[WORKING DATA Boundary: Start]

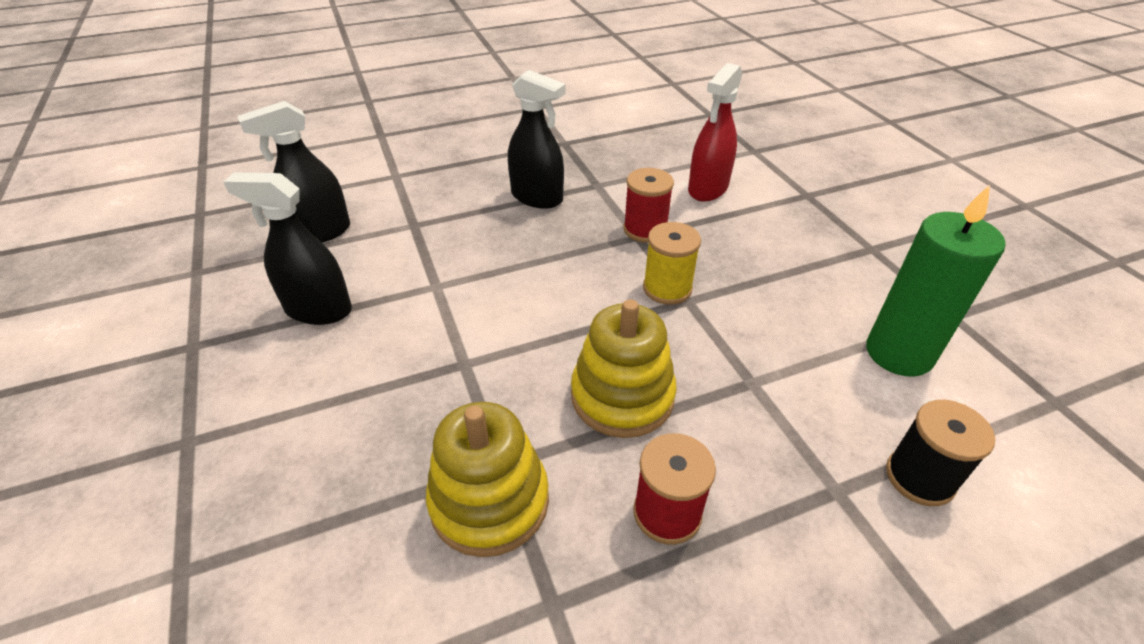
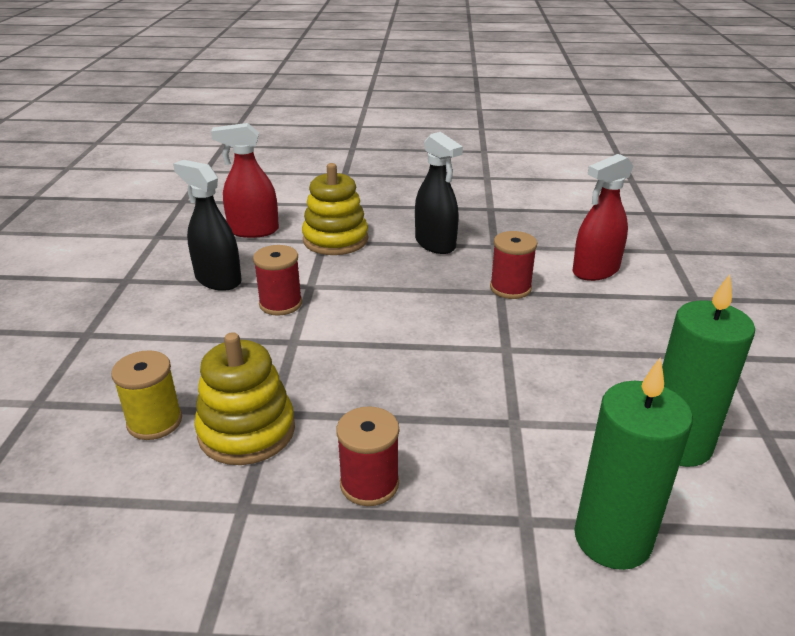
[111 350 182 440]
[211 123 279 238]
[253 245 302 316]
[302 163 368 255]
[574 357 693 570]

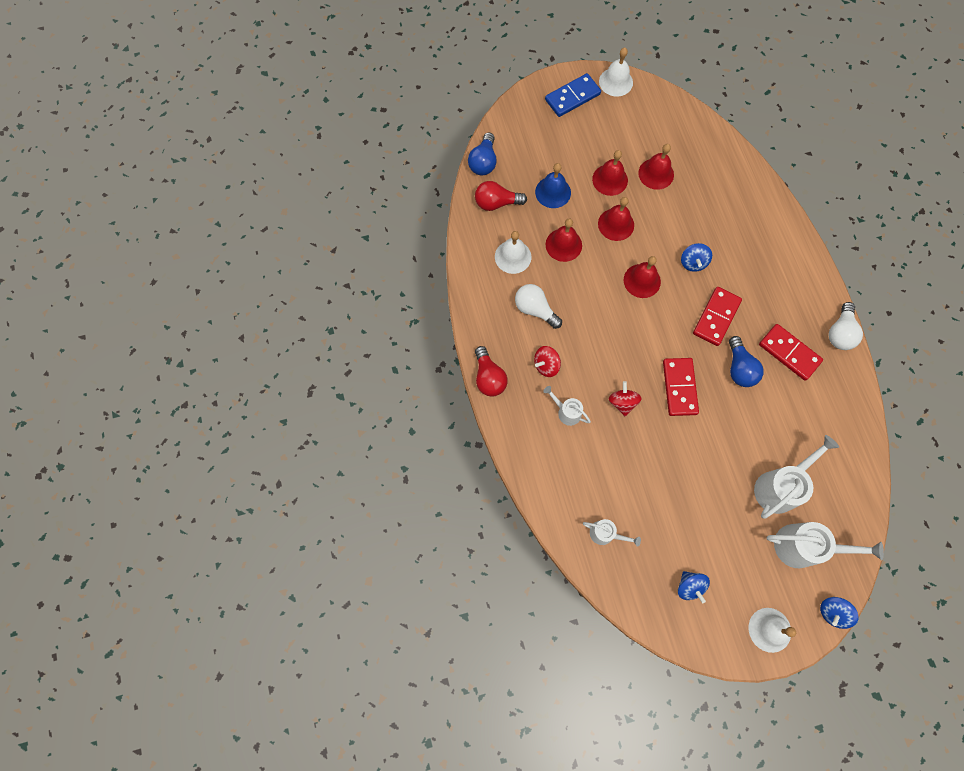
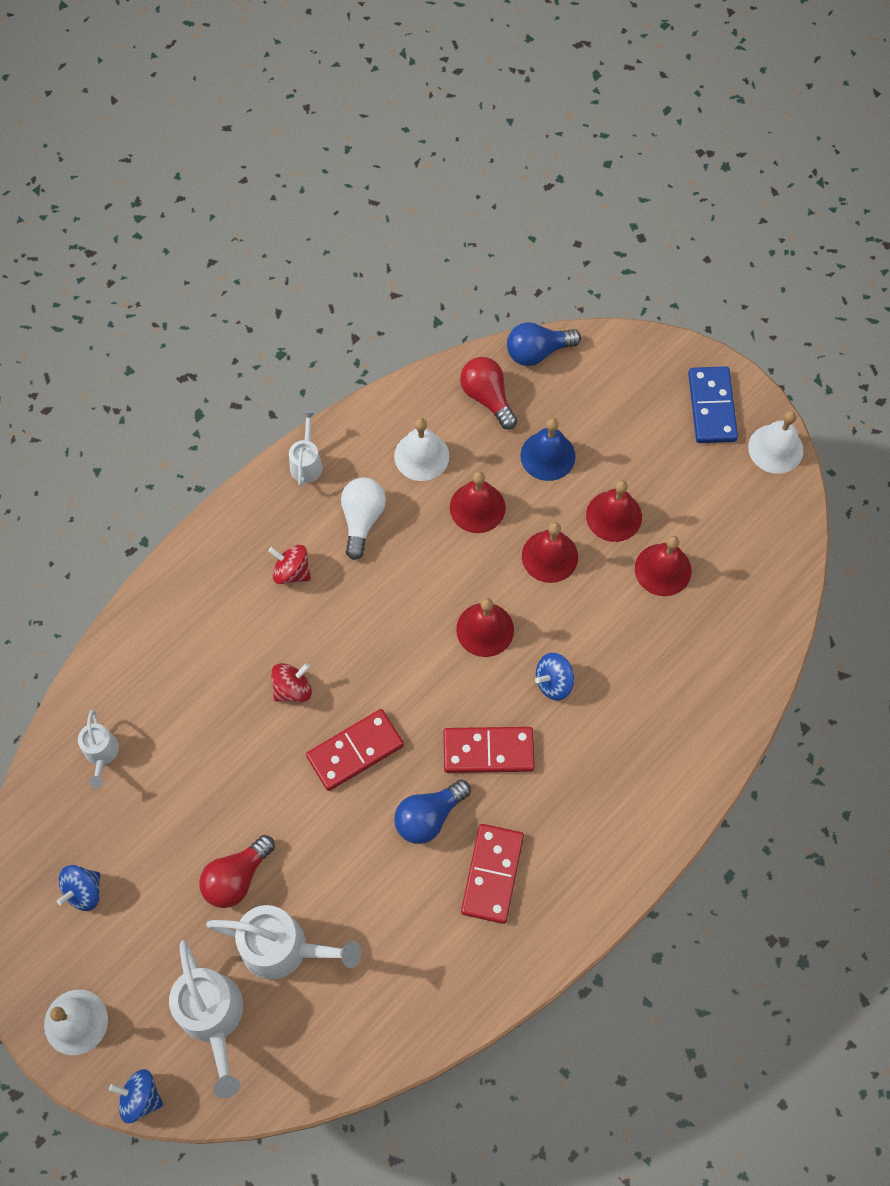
[199 835 275 908]
[289 410 323 486]
[688 366 738 443]
[829 302 863 350] (first image)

[WORKING DATA Boundary: End]

:: WORK INSTRUCTION ::
What the task needs is the material above repeated exactly, pictures excepted.

:: OUTPUT ::
[111 350 182 440]
[211 123 279 238]
[253 245 302 316]
[302 163 368 255]
[574 357 693 570]

[199 835 275 908]
[289 410 323 486]
[688 366 738 443]
[829 302 863 350] (first image)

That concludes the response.